Coordinate-based object records
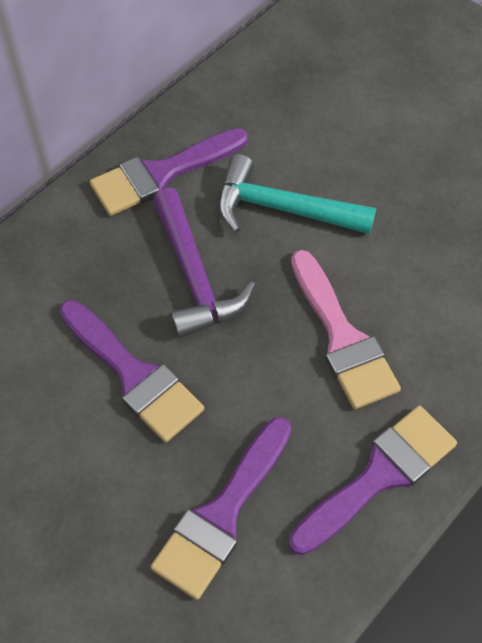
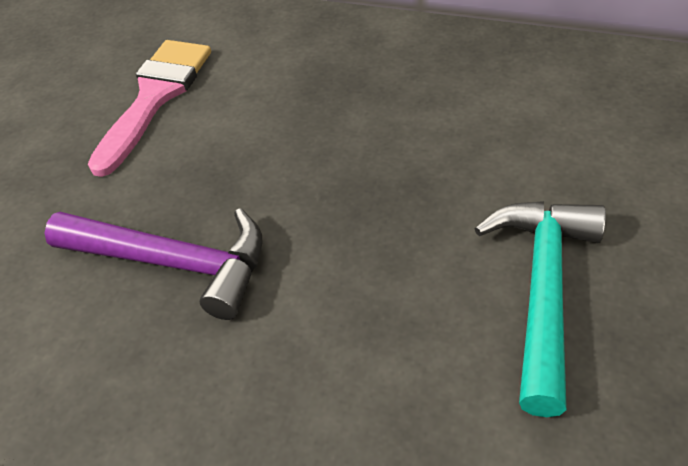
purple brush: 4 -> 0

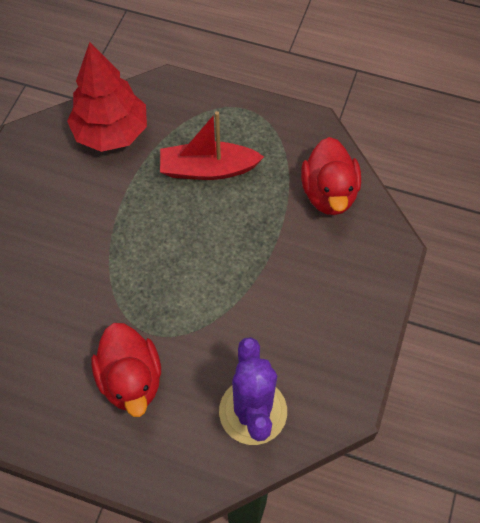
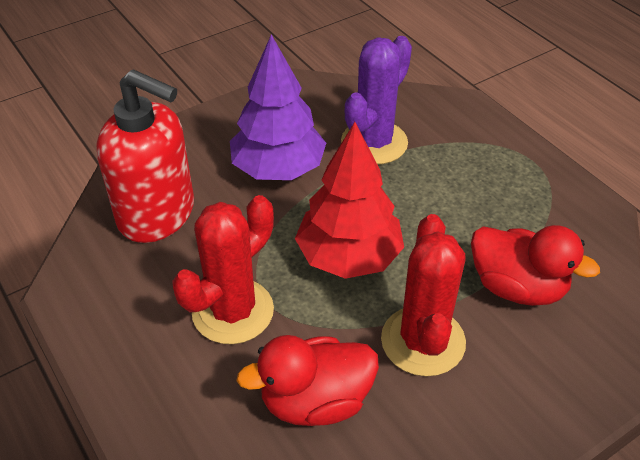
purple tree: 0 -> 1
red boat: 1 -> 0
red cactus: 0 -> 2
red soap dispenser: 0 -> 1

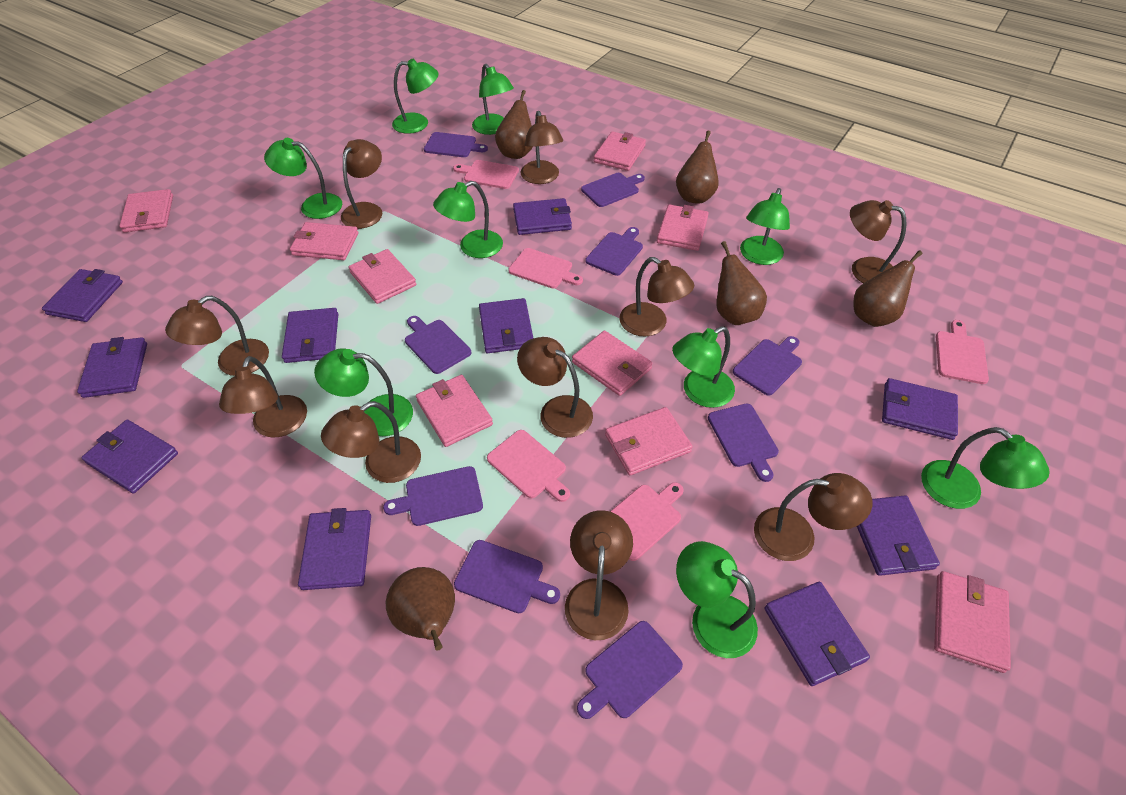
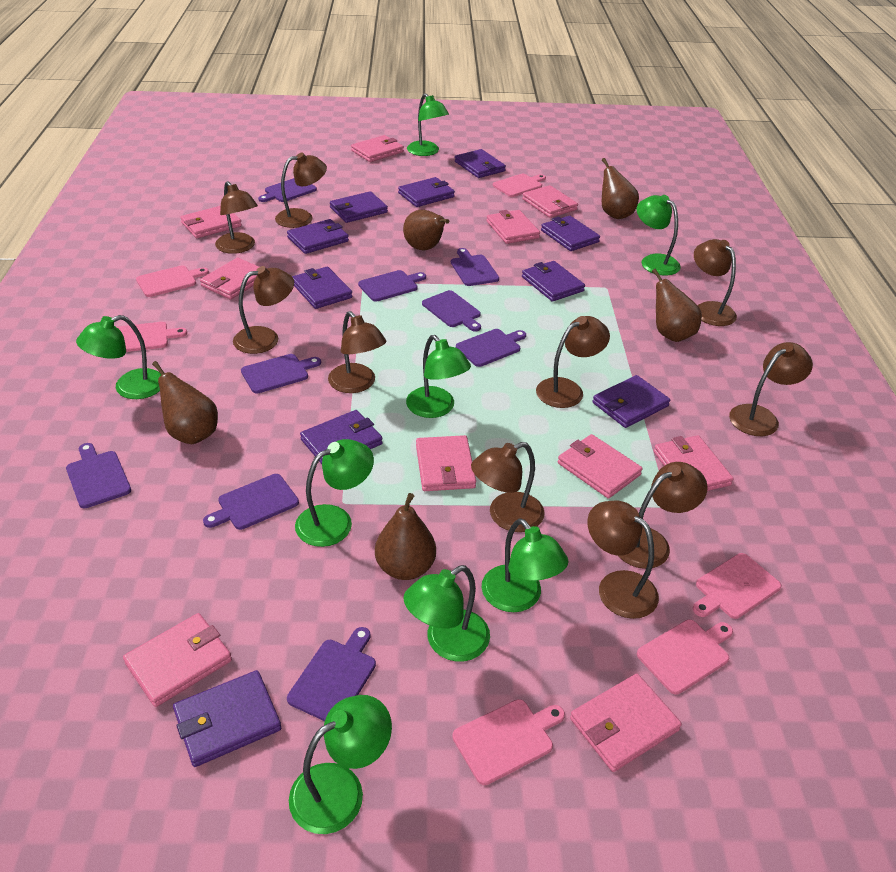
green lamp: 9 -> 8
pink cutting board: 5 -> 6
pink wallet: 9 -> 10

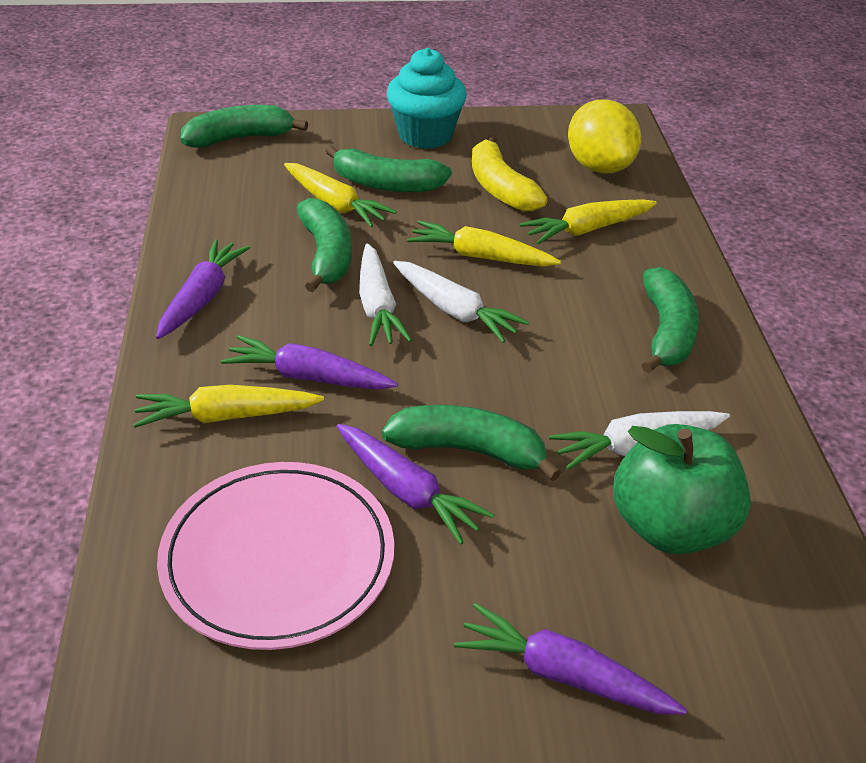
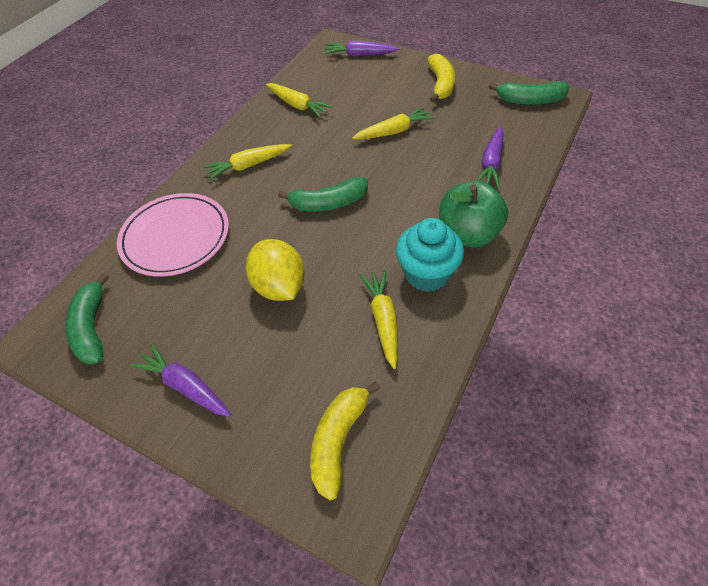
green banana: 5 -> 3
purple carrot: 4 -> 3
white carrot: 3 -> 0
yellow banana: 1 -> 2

TASK REQUIREMENTS »
Show all lines from the data above in which the word "purple" appears.

OUTPUT FOR THIS EXERCISE »
purple brush: 4 -> 0
purple tree: 0 -> 1
purple carrot: 4 -> 3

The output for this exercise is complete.